## ASSIGNED TASK
Your answer should be one number, namely how many lines in the listing below include the word "GATE".
╔══
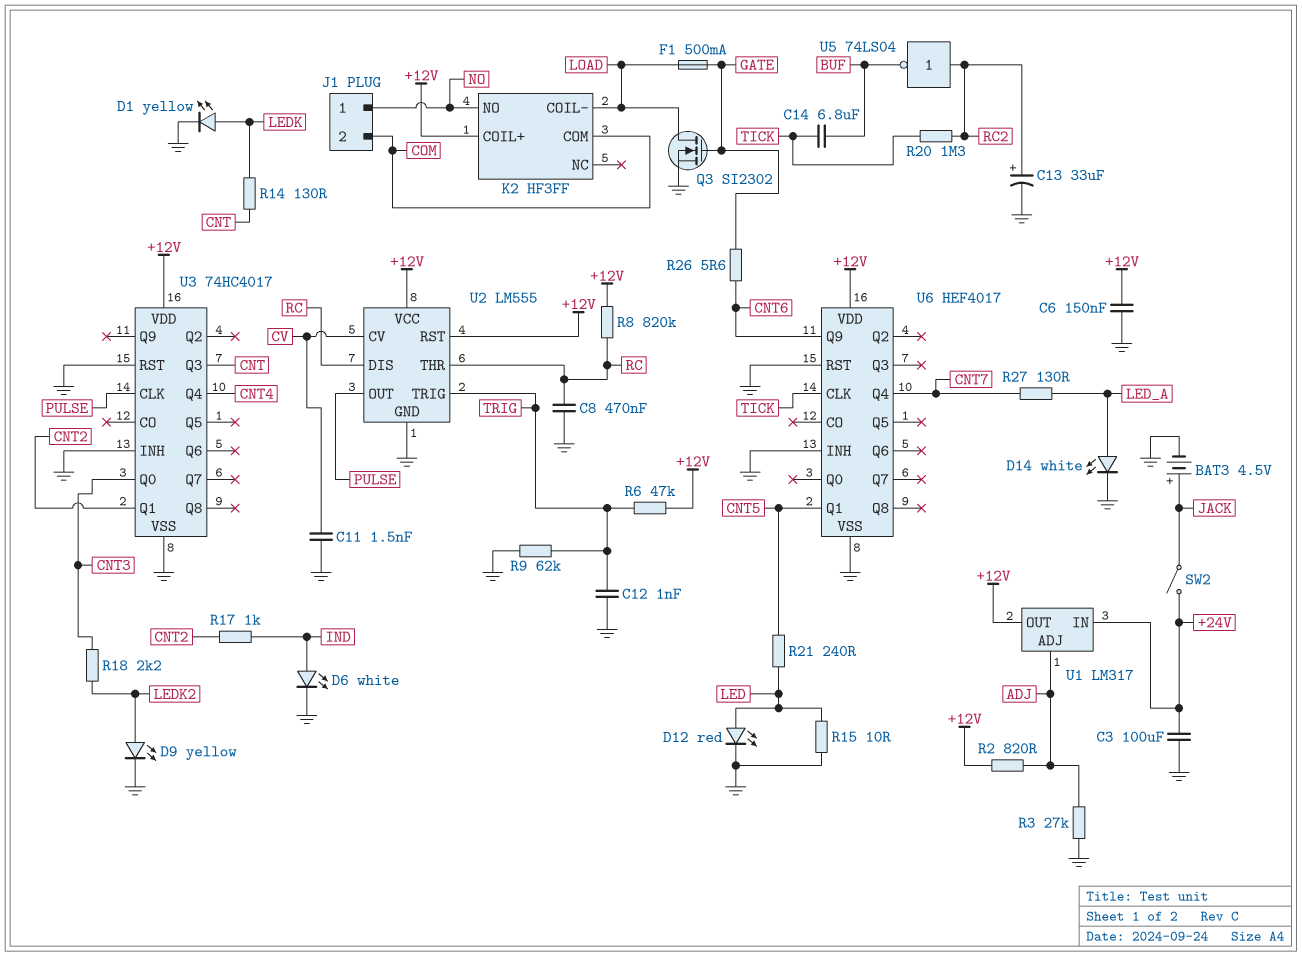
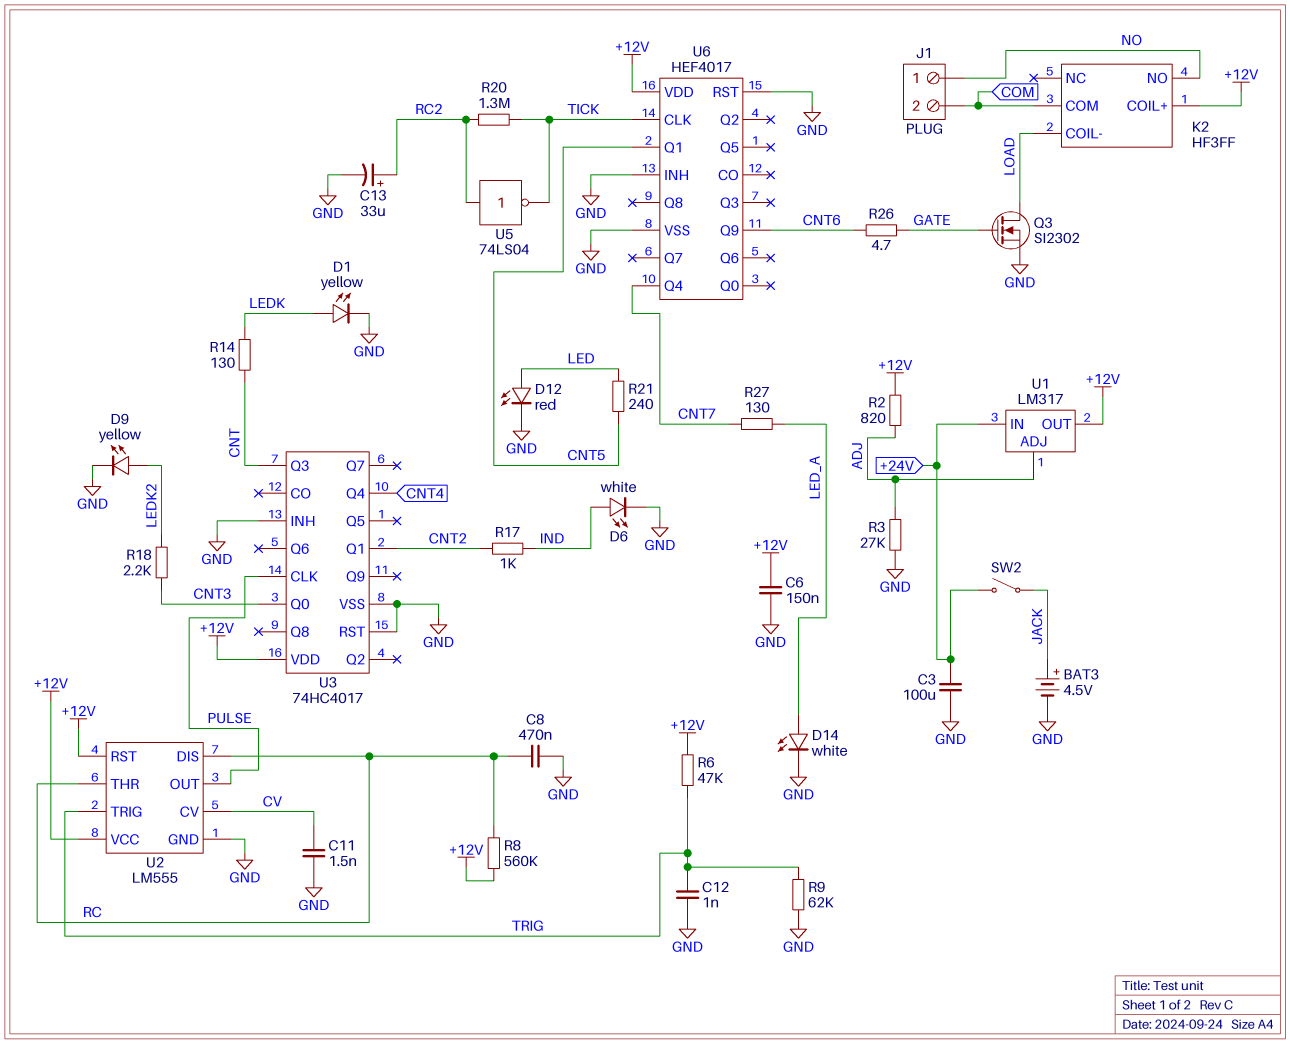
C14: 6.8uF (BUF, TICK) -> none
F1: 500mA (GATE, LOAD) -> none
R8: 820k (+12V, RC) -> 560k (+12V, RC)
R15: 10 (GND, LED) -> none
R26: 5.6 (CNT6, GATE) -> 4.7 (CNT6, GATE)
U5: NOT 74LS04 (in RC2, out BUF) -> NOT 74LS04 (in RC2, out TICK)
╚══
## RESPONSE BOX
2